* Assignment *
Where does the string "added" appear in the records? Copy every line that contains it.

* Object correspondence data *
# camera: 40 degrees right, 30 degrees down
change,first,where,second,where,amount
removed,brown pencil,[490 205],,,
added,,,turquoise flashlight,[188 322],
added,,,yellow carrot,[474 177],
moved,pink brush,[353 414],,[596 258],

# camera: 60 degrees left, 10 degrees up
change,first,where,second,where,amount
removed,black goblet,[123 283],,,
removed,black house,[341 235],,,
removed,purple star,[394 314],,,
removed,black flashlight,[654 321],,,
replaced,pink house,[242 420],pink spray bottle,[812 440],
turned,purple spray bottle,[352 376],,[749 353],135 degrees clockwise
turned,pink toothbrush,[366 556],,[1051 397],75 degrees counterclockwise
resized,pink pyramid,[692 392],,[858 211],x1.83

* * *

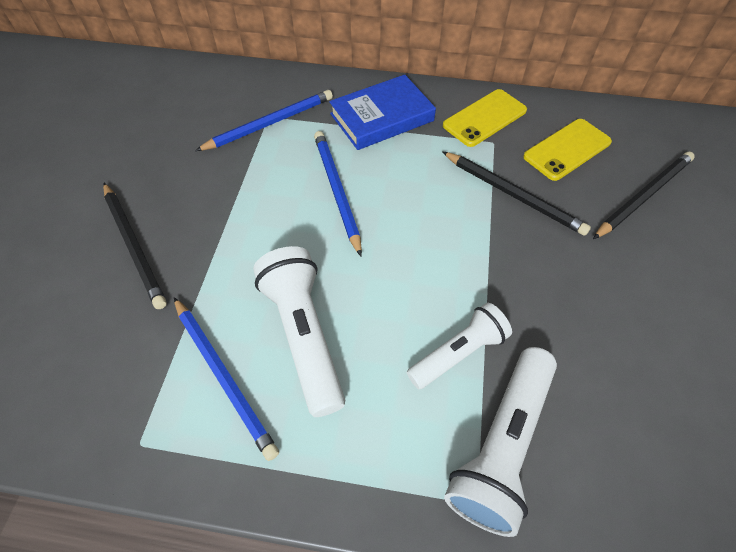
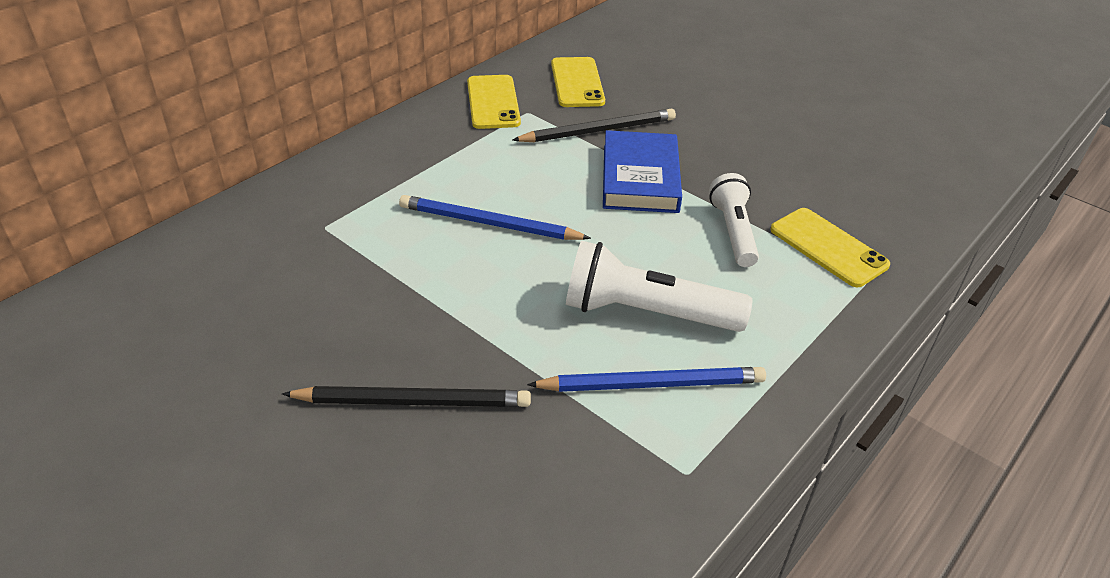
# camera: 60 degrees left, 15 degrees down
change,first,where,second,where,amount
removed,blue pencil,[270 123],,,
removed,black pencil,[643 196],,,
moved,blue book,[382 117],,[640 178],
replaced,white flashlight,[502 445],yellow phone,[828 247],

* Output *
added,,,turquoise flashlight,[188 322],
added,,,yellow carrot,[474 177],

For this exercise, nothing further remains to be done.